--- INSTRUCTIONS TO FOLLOW ---
Find the line in the entries below that contains "CN4 pin 2: COM -> NO". Repeat it exactly, and every line after it through the line that contains "R11: 5.1k (N4, VS) -> none".

Revision tracking records:
╔══

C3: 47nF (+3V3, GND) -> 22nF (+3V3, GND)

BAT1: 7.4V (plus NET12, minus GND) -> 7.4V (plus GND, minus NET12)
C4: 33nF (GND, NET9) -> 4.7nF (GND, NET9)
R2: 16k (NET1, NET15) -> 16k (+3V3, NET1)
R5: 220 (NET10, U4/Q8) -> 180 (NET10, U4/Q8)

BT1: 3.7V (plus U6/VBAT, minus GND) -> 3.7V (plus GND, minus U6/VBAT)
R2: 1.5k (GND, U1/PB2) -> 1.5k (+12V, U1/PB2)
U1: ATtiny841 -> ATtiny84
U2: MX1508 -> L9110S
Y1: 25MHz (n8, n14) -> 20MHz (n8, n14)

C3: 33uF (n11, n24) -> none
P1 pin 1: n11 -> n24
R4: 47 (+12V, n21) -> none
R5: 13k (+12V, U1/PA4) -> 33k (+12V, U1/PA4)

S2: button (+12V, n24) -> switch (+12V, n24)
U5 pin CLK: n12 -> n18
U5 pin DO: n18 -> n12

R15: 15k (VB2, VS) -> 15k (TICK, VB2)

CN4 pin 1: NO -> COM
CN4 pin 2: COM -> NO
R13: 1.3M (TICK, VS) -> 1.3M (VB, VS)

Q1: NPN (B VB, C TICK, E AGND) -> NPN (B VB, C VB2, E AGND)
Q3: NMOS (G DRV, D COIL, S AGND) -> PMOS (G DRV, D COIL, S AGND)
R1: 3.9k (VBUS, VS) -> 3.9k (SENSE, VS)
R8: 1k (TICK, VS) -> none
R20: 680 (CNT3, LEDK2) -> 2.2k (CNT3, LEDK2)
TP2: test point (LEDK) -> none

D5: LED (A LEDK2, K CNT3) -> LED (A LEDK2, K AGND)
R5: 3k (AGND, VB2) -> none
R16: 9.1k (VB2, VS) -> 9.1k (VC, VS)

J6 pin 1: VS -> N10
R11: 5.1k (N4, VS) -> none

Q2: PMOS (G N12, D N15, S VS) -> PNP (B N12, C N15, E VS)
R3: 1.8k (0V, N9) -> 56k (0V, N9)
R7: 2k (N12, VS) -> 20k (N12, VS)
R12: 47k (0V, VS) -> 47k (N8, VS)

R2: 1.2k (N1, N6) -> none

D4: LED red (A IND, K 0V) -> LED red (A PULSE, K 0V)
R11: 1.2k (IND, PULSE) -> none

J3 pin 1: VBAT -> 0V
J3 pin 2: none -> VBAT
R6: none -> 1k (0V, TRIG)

╚══

--- YOUR SOLUTION ---
CN4 pin 2: COM -> NO
R13: 1.3M (TICK, VS) -> 1.3M (VB, VS)

Q1: NPN (B VB, C TICK, E AGND) -> NPN (B VB, C VB2, E AGND)
Q3: NMOS (G DRV, D COIL, S AGND) -> PMOS (G DRV, D COIL, S AGND)
R1: 3.9k (VBUS, VS) -> 3.9k (SENSE, VS)
R8: 1k (TICK, VS) -> none
R20: 680 (CNT3, LEDK2) -> 2.2k (CNT3, LEDK2)
TP2: test point (LEDK) -> none

D5: LED (A LEDK2, K CNT3) -> LED (A LEDK2, K AGND)
R5: 3k (AGND, VB2) -> none
R16: 9.1k (VB2, VS) -> 9.1k (VC, VS)

J6 pin 1: VS -> N10
R11: 5.1k (N4, VS) -> none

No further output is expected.